** Opening Data section block **

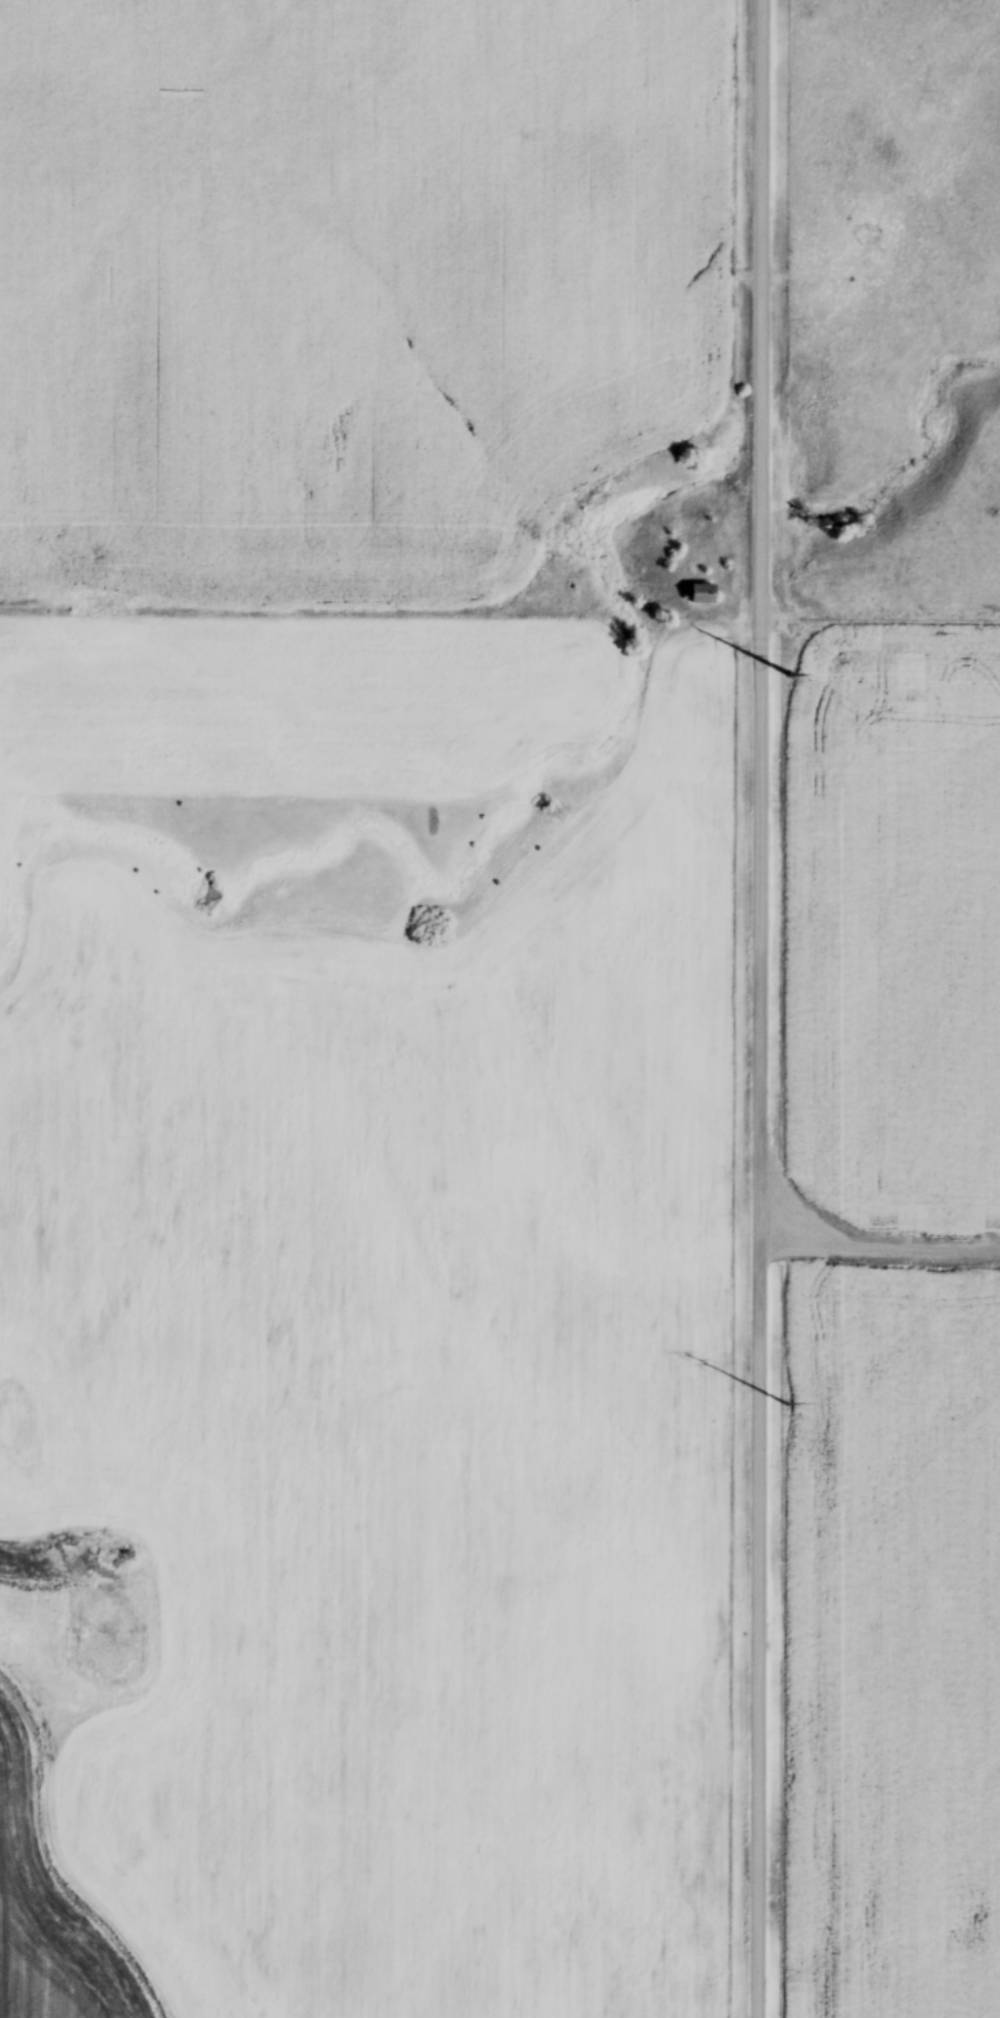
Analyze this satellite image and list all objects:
building: (703, 598)
power tower: (791, 678)
road: (759, 1008)
power tower: (788, 1408)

** Closing Data section block **

- [Task]
The entries are to be written out again exactly, though without any images.

- [Answer for the task]
Analyze this satellite image and list all objects:
building: (703, 598)
power tower: (791, 678)
road: (759, 1008)
power tower: (788, 1408)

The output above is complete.